== PROVIDED RECORDS ==
= = = = =

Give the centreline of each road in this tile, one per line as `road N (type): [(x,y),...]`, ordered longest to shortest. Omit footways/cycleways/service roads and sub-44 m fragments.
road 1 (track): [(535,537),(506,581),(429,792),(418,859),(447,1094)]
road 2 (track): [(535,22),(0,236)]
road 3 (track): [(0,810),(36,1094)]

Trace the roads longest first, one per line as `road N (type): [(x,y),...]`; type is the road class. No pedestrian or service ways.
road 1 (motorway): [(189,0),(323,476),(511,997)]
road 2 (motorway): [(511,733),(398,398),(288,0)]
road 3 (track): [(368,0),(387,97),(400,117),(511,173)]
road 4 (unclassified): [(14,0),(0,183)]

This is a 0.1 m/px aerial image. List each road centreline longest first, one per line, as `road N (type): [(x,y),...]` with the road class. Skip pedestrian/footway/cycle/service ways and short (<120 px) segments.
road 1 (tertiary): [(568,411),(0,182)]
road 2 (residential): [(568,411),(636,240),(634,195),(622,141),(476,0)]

= = = = =

== REQUIREMENT ==
Having looked over the entries above, reproduce all of them exactly.

== ANSWER SPACE ==
Give the centreline of each road in this tile, one per line as `road N (type): [(x,y),...]`, ordered longest to shortest. Omit footways/cycleways/service roads and sub-44 m fragments.
road 1 (track): [(535,537),(506,581),(429,792),(418,859),(447,1094)]
road 2 (track): [(535,22),(0,236)]
road 3 (track): [(0,810),(36,1094)]

Trace the roads longest first, one per line as `road N (type): [(x,y),...]`; type is the road class. No pedestrian or service ways.
road 1 (motorway): [(189,0),(323,476),(511,997)]
road 2 (motorway): [(511,733),(398,398),(288,0)]
road 3 (track): [(368,0),(387,97),(400,117),(511,173)]
road 4 (unclassified): [(14,0),(0,183)]

This is a 0.1 m/px aerial image. List each road centreline longest first, one per line, as `road N (type): [(x,y),...]` with the road class. Skip pedestrian/footway/cycle/service ways and short (<120 px) segments.
road 1 (tertiary): [(568,411),(0,182)]
road 2 (residential): [(568,411),(636,240),(634,195),(622,141),(476,0)]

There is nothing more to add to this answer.